Goal of the exercise:
Transcribe all the lines below exactly. Omit the pictures.

Scene image comparisons:
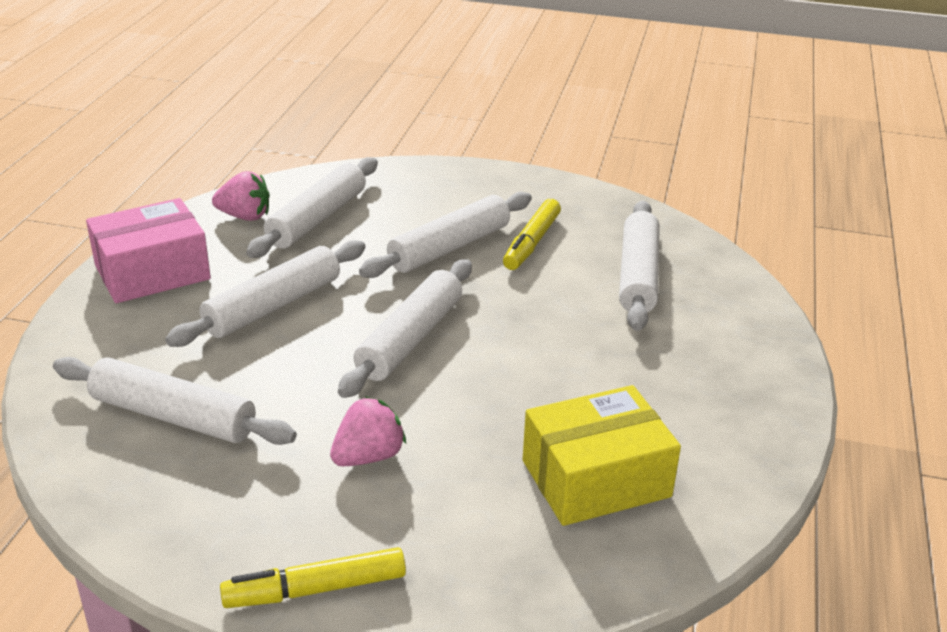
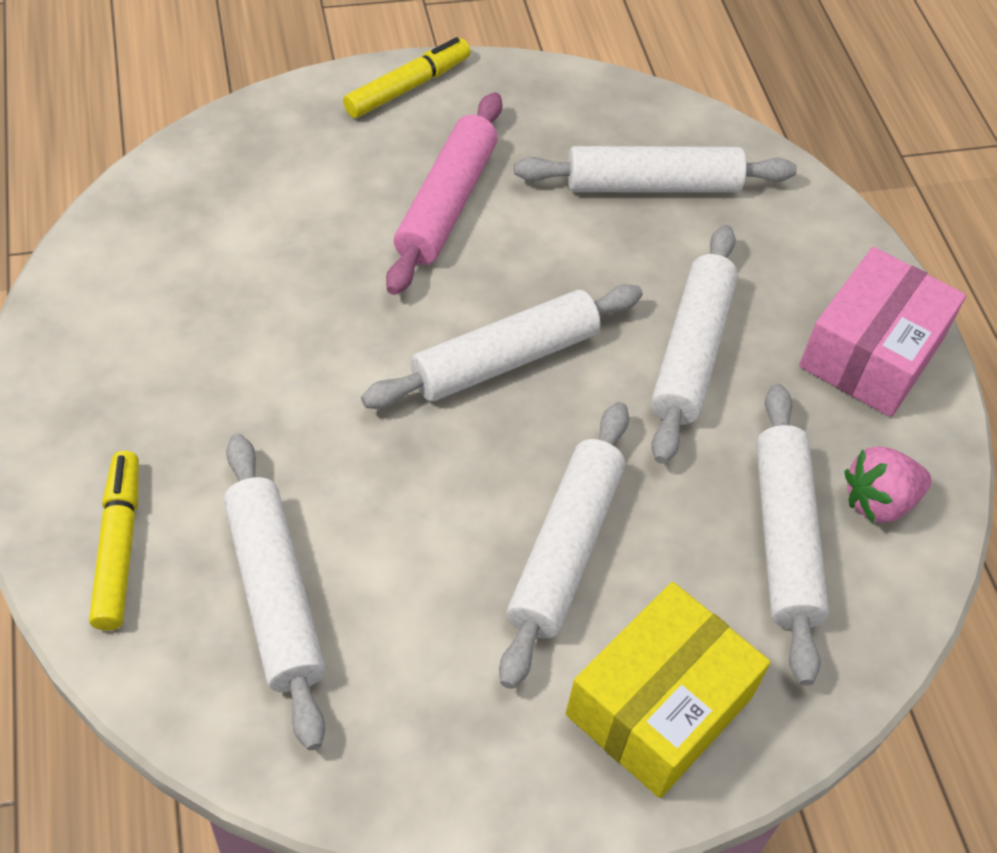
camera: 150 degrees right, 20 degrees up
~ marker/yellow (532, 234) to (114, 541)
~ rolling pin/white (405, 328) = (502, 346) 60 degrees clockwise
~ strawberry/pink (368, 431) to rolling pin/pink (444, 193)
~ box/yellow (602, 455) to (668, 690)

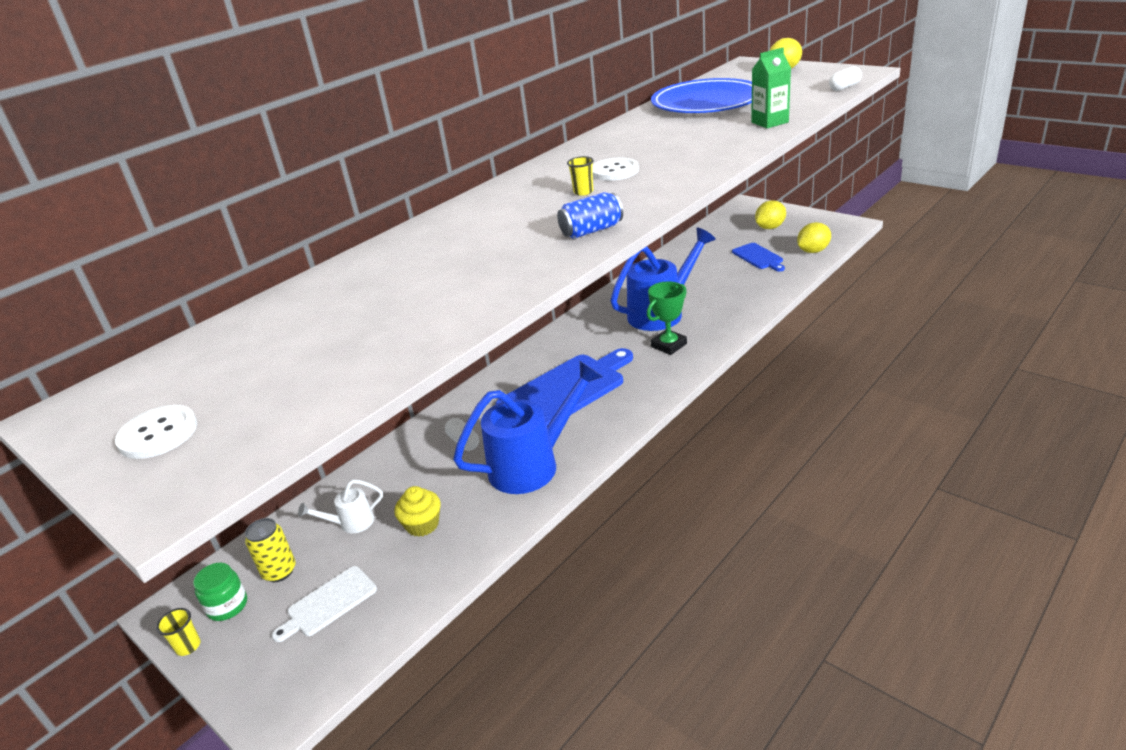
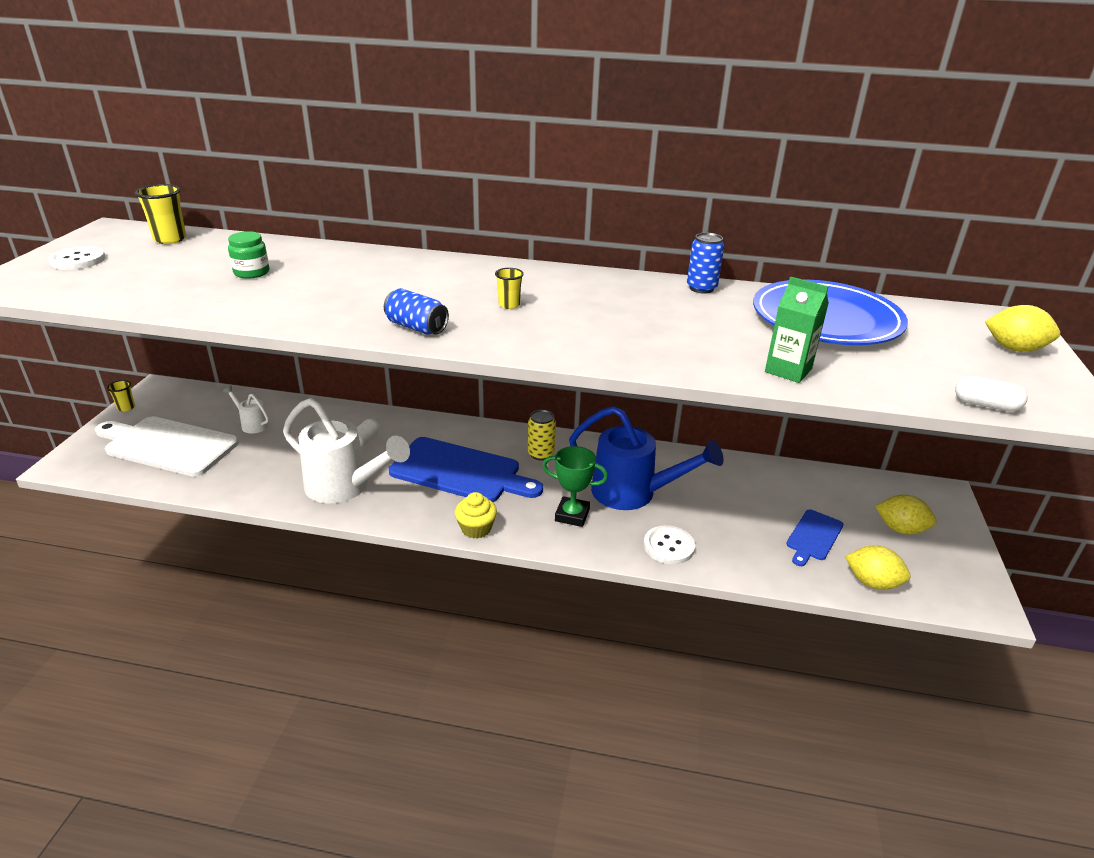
camera: 55 degrees right, 0 degrees up
~ cutting board/white (324, 604) = (167, 446) x1.94
+ cup/yellow (160, 214)
~ jar/green (220, 592) to (248, 255)
~ watering can/blue (528, 427) to watering can/white (346, 450)
~ cupcake/yellow (417, 511) to (476, 515)
~ can/yellow (270, 550) to (542, 435)
~ button/white (615, 169) to (669, 544)
+ can/blue (705, 263)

Solution to this exercise:
camera: 150 degrees right, 20 degrees up
~ marker/yellow (532, 234) to (114, 541)
~ rolling pin/white (405, 328) = (502, 346) 60 degrees clockwise
~ strawberry/pink (368, 431) to rolling pin/pink (444, 193)
~ box/yellow (602, 455) to (668, 690)

camera: 55 degrees right, 0 degrees up
~ cutting board/white (324, 604) = (167, 446) x1.94
+ cup/yellow (160, 214)
~ jar/green (220, 592) to (248, 255)
~ watering can/blue (528, 427) to watering can/white (346, 450)
~ cupcake/yellow (417, 511) to (476, 515)
~ can/yellow (270, 550) to (542, 435)
~ button/white (615, 169) to (669, 544)
+ can/blue (705, 263)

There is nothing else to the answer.